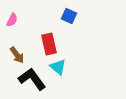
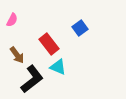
blue square: moved 11 px right, 12 px down; rotated 28 degrees clockwise
red rectangle: rotated 25 degrees counterclockwise
cyan triangle: rotated 18 degrees counterclockwise
black L-shape: rotated 88 degrees clockwise
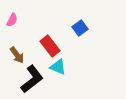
red rectangle: moved 1 px right, 2 px down
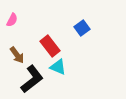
blue square: moved 2 px right
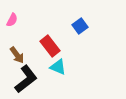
blue square: moved 2 px left, 2 px up
black L-shape: moved 6 px left
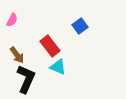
black L-shape: rotated 28 degrees counterclockwise
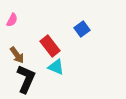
blue square: moved 2 px right, 3 px down
cyan triangle: moved 2 px left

__________________________________________________

SHORT EXERCISE: Please rewrite every row above with "black L-shape" renamed to "gray L-shape", keeping everything else the same and leaving out the picture lines.

TASK RESULT:
blue square: moved 11 px right, 12 px down; rotated 28 degrees clockwise
red rectangle: rotated 25 degrees counterclockwise
cyan triangle: rotated 18 degrees counterclockwise
gray L-shape: rotated 88 degrees clockwise
red rectangle: moved 1 px right, 2 px down
blue square: moved 2 px right
blue square: moved 2 px left, 2 px up
gray L-shape: moved 6 px left
gray L-shape: rotated 28 degrees counterclockwise
blue square: moved 2 px right, 3 px down
cyan triangle: moved 2 px left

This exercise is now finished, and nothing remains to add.